(Records from a collection)

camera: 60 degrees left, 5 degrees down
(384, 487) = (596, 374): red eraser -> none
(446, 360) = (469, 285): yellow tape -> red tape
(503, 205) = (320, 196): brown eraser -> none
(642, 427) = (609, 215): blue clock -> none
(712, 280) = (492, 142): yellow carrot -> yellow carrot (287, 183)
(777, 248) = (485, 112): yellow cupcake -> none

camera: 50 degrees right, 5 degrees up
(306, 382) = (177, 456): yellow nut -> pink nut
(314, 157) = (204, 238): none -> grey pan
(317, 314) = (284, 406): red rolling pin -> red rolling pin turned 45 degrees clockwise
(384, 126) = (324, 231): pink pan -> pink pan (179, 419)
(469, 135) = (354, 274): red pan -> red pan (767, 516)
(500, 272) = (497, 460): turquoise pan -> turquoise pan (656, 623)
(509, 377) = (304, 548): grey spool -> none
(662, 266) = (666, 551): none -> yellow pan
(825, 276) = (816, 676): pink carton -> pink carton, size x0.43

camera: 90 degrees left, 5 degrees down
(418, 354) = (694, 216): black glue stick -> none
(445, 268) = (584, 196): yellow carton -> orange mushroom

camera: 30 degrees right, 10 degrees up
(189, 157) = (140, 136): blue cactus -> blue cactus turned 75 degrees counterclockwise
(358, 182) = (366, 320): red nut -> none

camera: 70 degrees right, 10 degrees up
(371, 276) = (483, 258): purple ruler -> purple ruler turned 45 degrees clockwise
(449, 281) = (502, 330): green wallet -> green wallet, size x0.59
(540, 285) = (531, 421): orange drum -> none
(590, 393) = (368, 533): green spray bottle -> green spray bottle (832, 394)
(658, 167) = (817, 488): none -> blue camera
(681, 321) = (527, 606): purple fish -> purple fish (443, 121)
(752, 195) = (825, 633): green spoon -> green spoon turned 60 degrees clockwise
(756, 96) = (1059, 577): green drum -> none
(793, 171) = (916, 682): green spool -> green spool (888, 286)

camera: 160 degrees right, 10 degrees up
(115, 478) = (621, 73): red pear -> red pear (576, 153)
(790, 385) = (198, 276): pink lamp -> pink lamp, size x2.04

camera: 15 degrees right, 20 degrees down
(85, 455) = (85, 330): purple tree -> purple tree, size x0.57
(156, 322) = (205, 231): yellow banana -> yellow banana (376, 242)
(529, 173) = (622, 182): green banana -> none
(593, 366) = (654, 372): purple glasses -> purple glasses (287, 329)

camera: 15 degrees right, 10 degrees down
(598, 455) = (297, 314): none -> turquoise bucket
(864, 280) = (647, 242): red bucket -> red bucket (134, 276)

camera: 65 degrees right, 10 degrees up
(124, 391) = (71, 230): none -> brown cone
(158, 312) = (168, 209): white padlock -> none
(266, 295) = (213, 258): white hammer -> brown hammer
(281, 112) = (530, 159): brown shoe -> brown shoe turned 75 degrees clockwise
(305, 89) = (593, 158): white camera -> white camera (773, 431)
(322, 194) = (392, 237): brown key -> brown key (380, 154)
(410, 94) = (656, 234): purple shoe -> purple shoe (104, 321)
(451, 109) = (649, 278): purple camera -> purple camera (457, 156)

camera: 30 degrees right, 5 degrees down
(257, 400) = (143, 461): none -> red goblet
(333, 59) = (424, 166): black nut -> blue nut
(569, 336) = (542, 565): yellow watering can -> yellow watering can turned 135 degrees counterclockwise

### Brief
Gather and copy every line of the data in which the string "size" is found.

### Answer
(825, 276) = (816, 676): pink carton -> pink carton, size x0.43
(449, 281) = (502, 330): green wallet -> green wallet, size x0.59
(790, 385) = (198, 276): pink lamp -> pink lamp, size x2.04
(85, 455) = (85, 330): purple tree -> purple tree, size x0.57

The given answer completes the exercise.